Work to be completed ▸
Copy out lines with the word "none" from the material that follows.

Exercise input ▸
----------

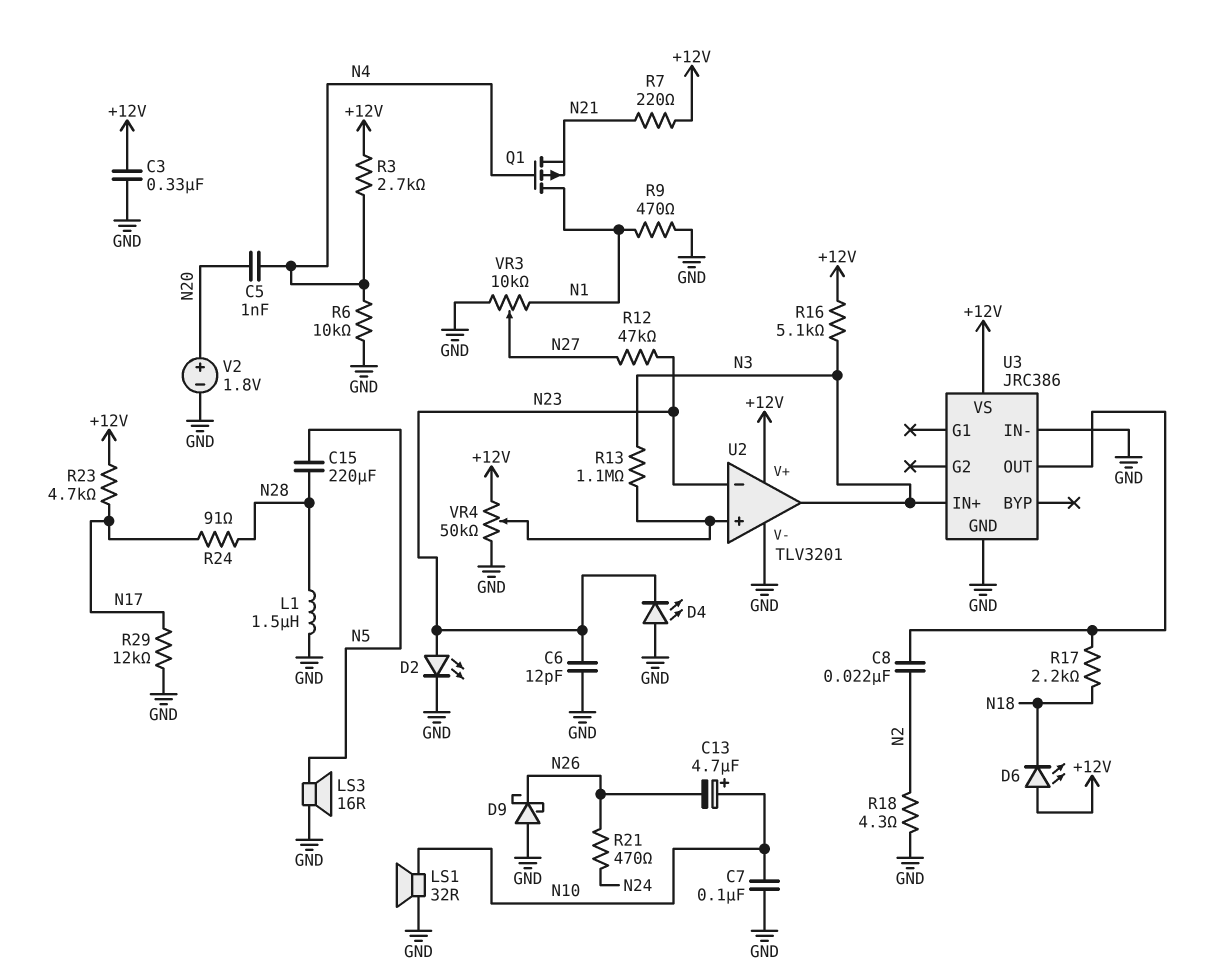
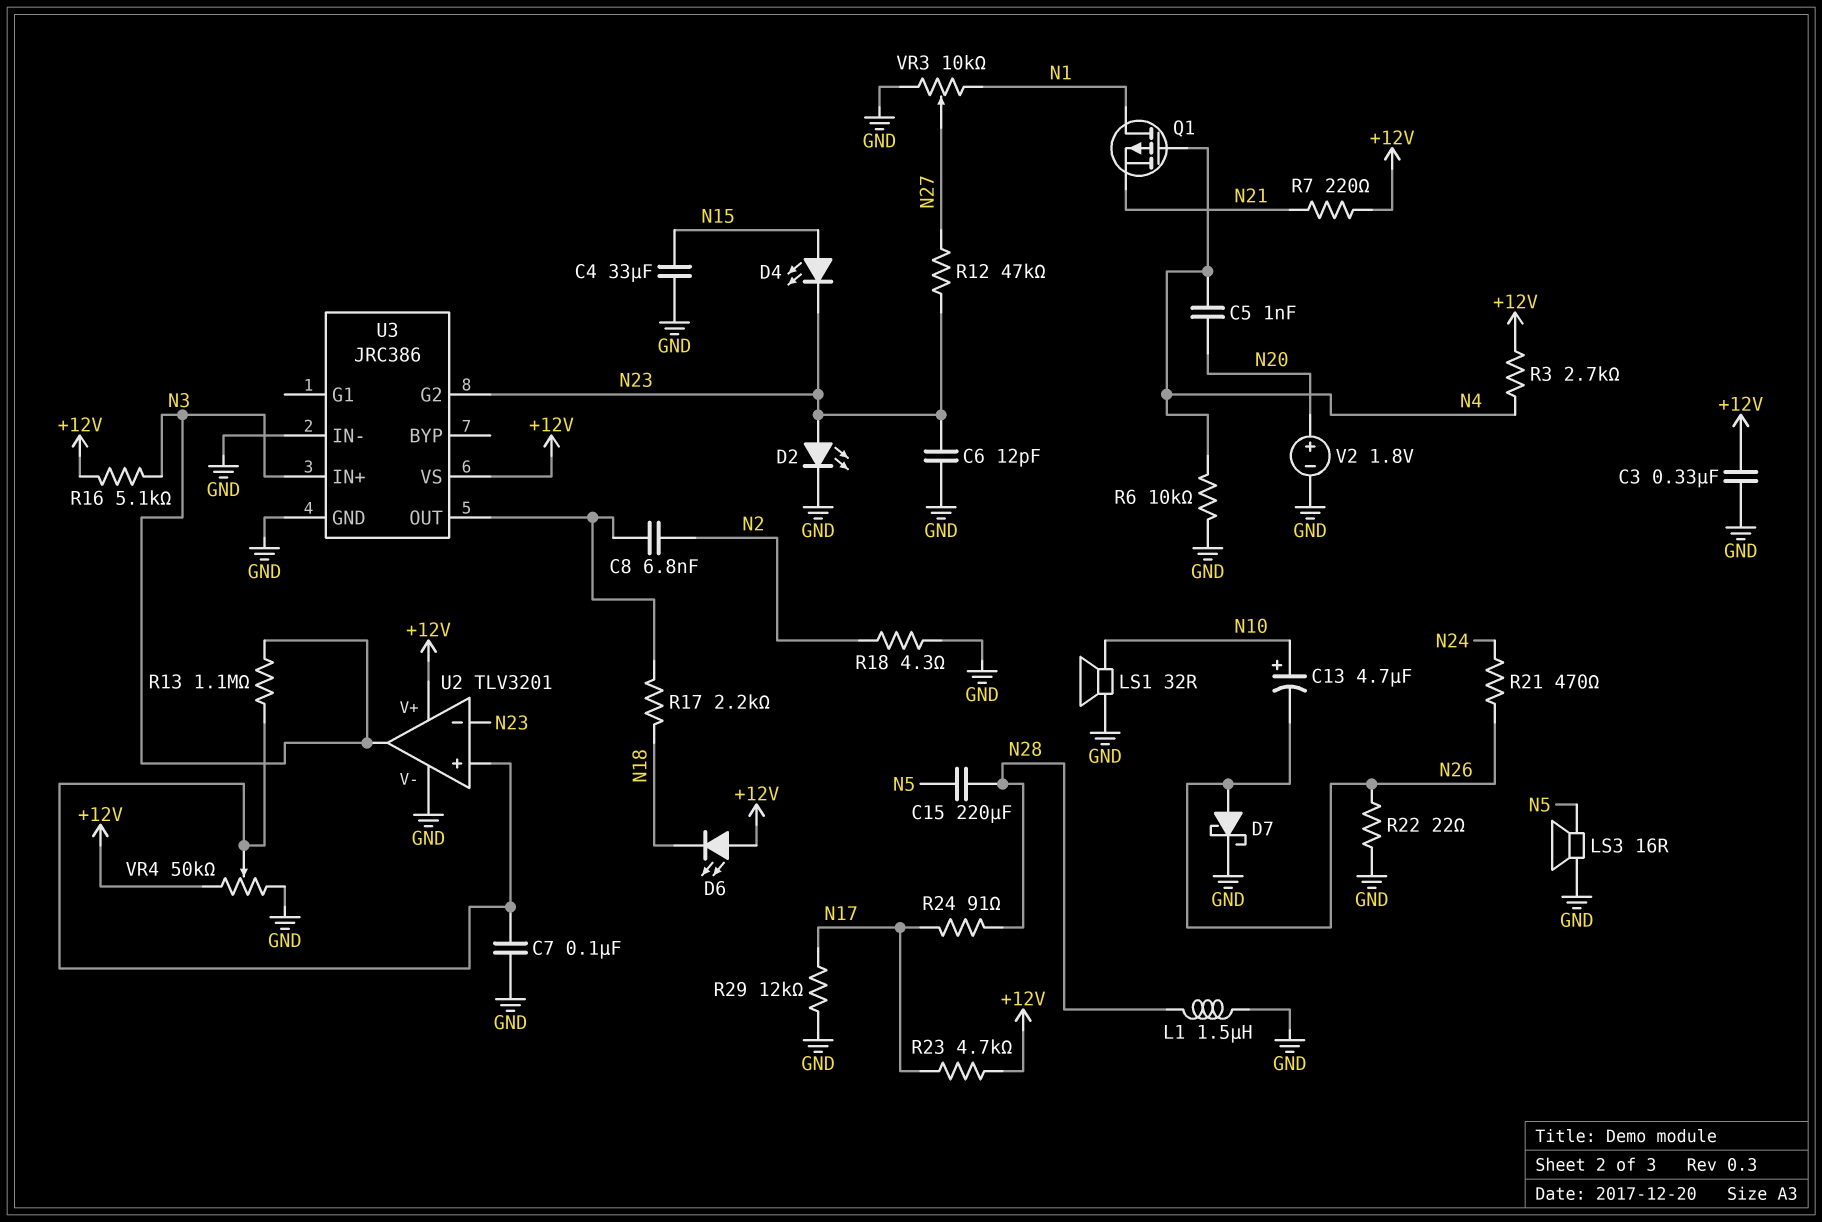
C4: none -> 33uF (GND, N15)
C7: 100nF (GND, N10) -> 100nF (GND, U2/in+)
C8: 22nF (N2, U3/OUT) -> 6.8nF (N2, U3/OUT)
D4: LED (A GND, K N23) -> LED (A N15, K N23)
D7: none -> schottky (A N26, K GND)
D9: schottky (A GND, K N26) -> none
R9: 470 (GND, N1) -> none
R22: none -> 22 (GND, N26)
U3 pin G2: none -> N23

----------

Exercise response ▸
C4: none -> 33uF (GND, N15)
D7: none -> schottky (A N26, K GND)
D9: schottky (A GND, K N26) -> none
R9: 470 (GND, N1) -> none
R22: none -> 22 (GND, N26)
U3 pin G2: none -> N23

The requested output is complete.